*EXERCISE REQUIREMENTS*: Type out each entry exactly.

GIVEN ENTRIES: Begin

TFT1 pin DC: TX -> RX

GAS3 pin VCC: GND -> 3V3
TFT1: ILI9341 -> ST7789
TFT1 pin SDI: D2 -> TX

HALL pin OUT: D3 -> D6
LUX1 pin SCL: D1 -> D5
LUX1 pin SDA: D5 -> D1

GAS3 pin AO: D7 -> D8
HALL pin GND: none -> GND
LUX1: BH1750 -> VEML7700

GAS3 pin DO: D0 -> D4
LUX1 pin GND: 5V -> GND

GIVEN ENTRIES: End

*RESPONSE TO THIS EXERCISE*:
TFT1 pin DC: TX -> RX

GAS3 pin VCC: GND -> 3V3
TFT1: ILI9341 -> ST7789
TFT1 pin SDI: D2 -> TX

HALL pin OUT: D3 -> D6
LUX1 pin SCL: D1 -> D5
LUX1 pin SDA: D5 -> D1

GAS3 pin AO: D7 -> D8
HALL pin GND: none -> GND
LUX1: BH1750 -> VEML7700

GAS3 pin DO: D0 -> D4
LUX1 pin GND: 5V -> GND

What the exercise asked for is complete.